## DATASET EXTRACT

--------------------------------------------------

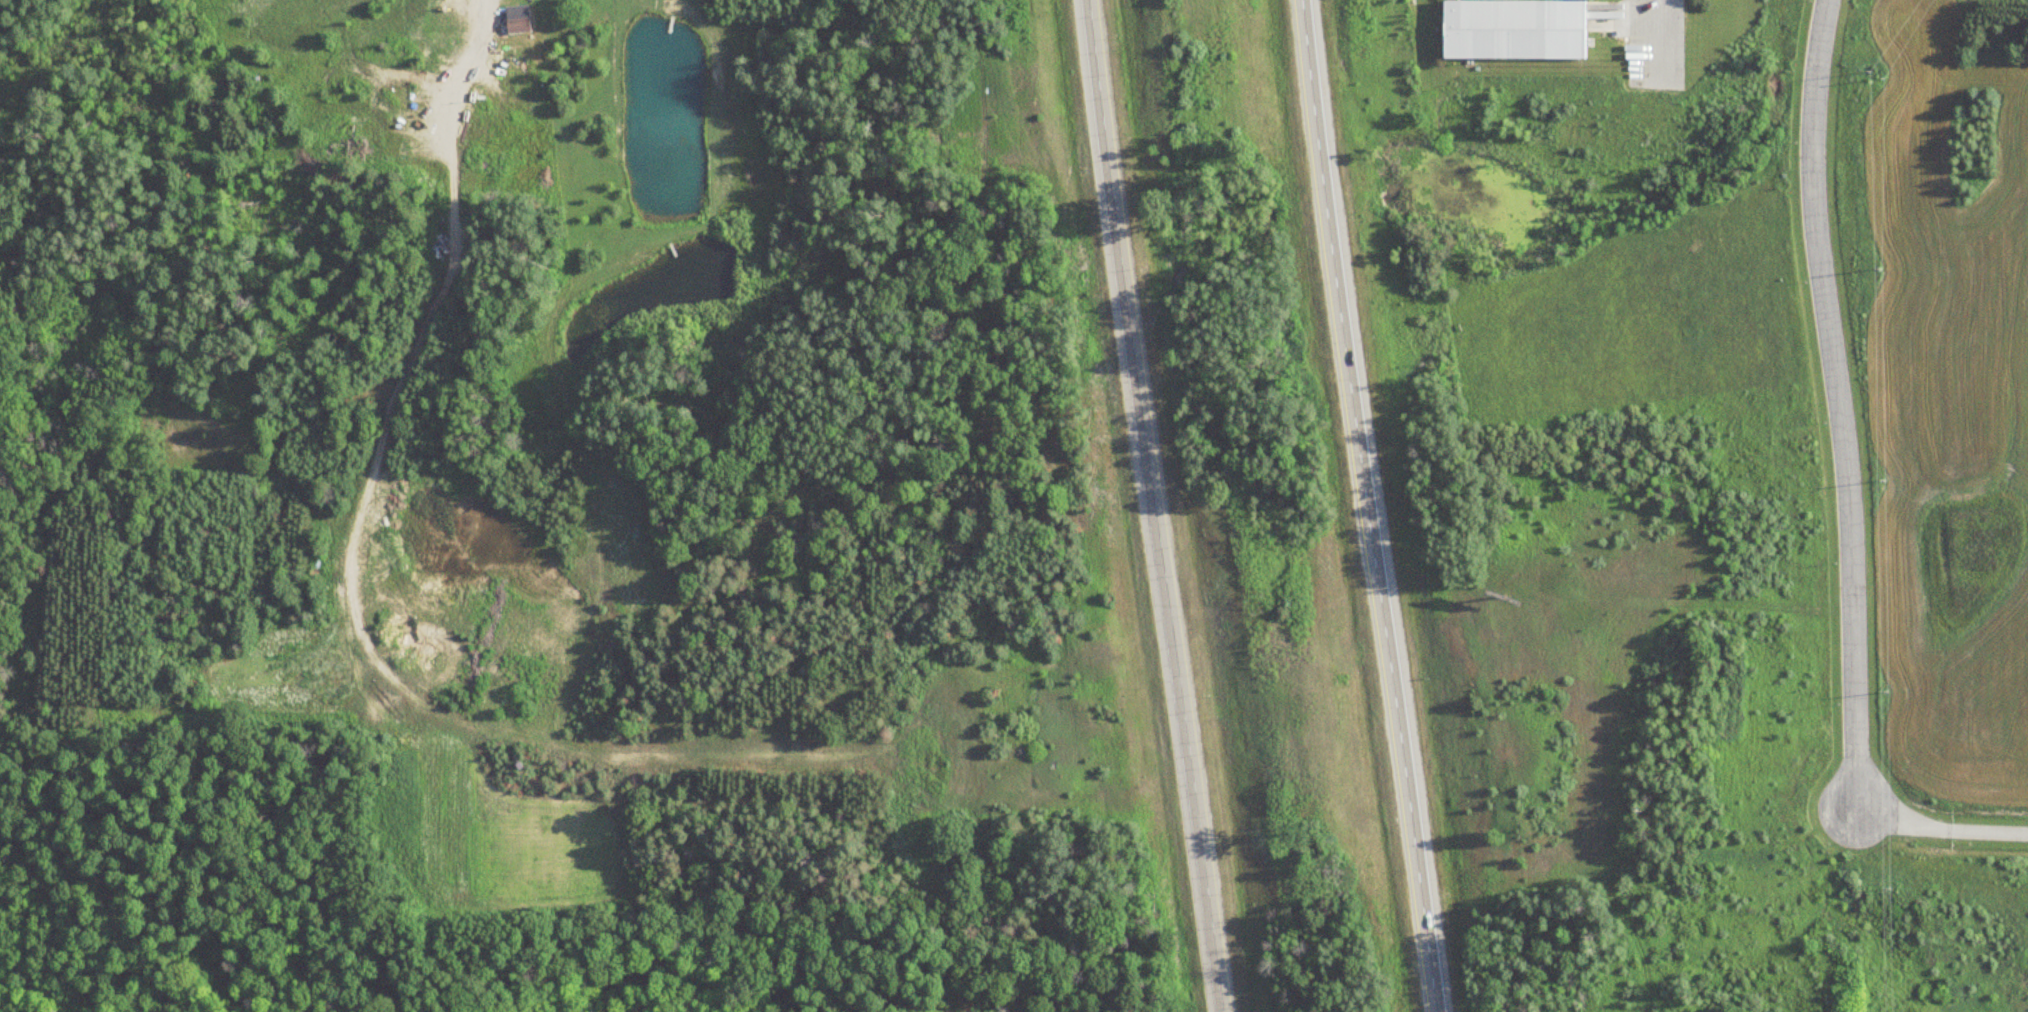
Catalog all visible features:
building: (513, 24)
building: (1508, 29)
road: (1658, 37)
road: (1837, 406)
road: (1368, 505)
road: (1148, 506)

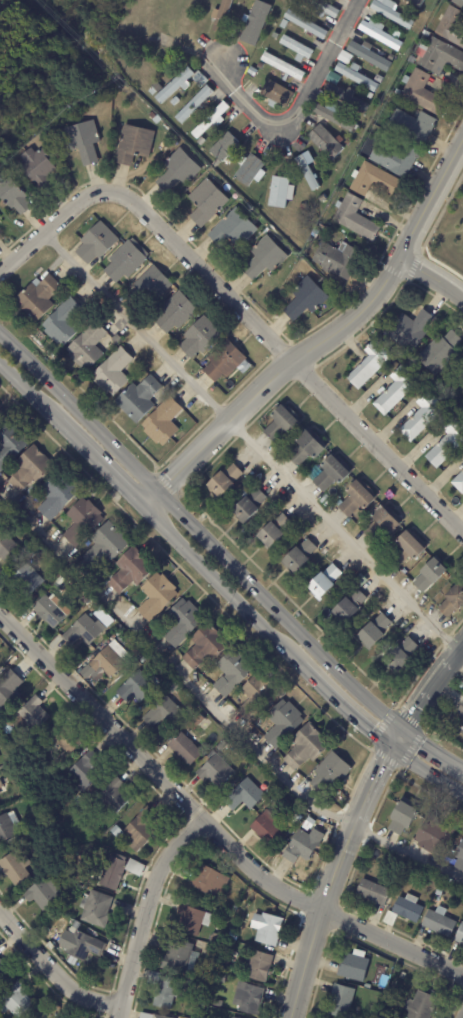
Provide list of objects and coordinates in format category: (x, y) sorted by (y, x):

--------------------------------------------------

## YOUR GOAL
None of the pictures belong in the copy; repeat all other material exactly.

## THE ANSWER
Catalog all visible features:
building: (513, 24)
building: (1508, 29)
road: (1658, 37)
road: (1837, 406)
road: (1368, 505)
road: (1148, 506)

Provide list of objects and coordinates in format category: (x, y) sorted by (y, x):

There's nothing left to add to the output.